Object state comparisons:
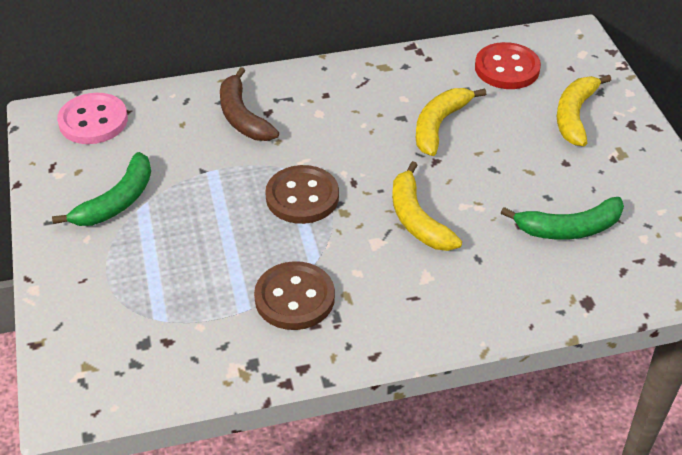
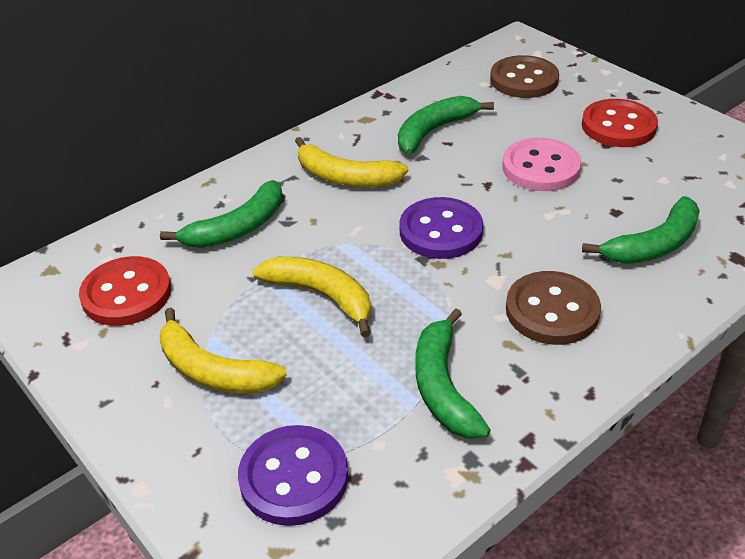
brown banana: 1 -> 0
green banana: 2 -> 4
purple button: 0 -> 2
red button: 1 -> 2

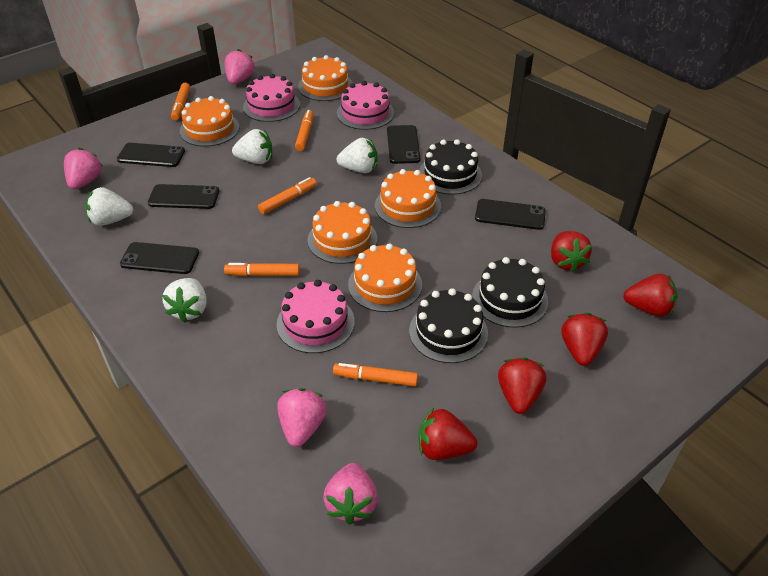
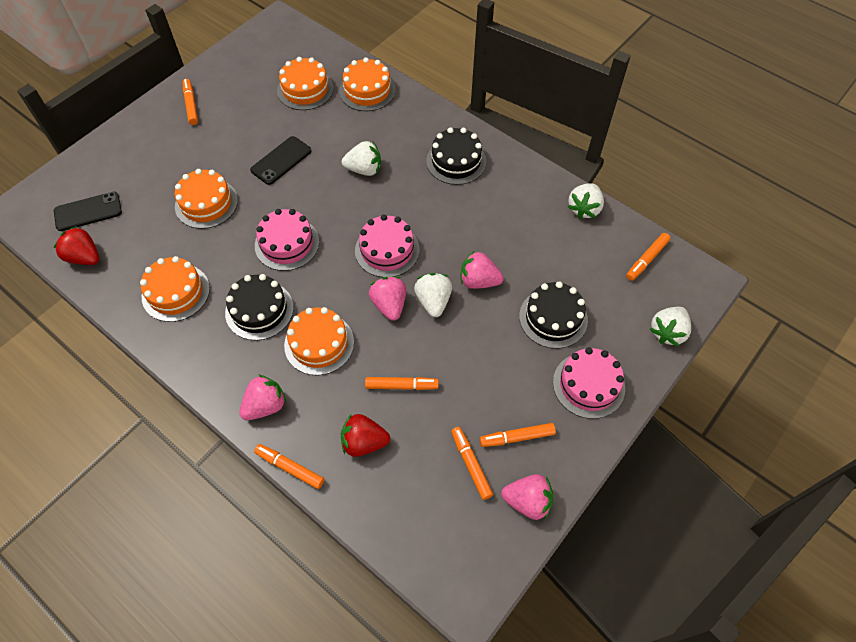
black phone: 5 -> 2
orange marker: 5 -> 6
red strawberry: 5 -> 2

**To do**
Print the lines from the one that contains "red button: 1 -> 2" through the last line of the data, exactly and in full, and no other lines. Pictures are not part of the copy.

**Finished task**
red button: 1 -> 2

black phone: 5 -> 2
orange marker: 5 -> 6
red strawberry: 5 -> 2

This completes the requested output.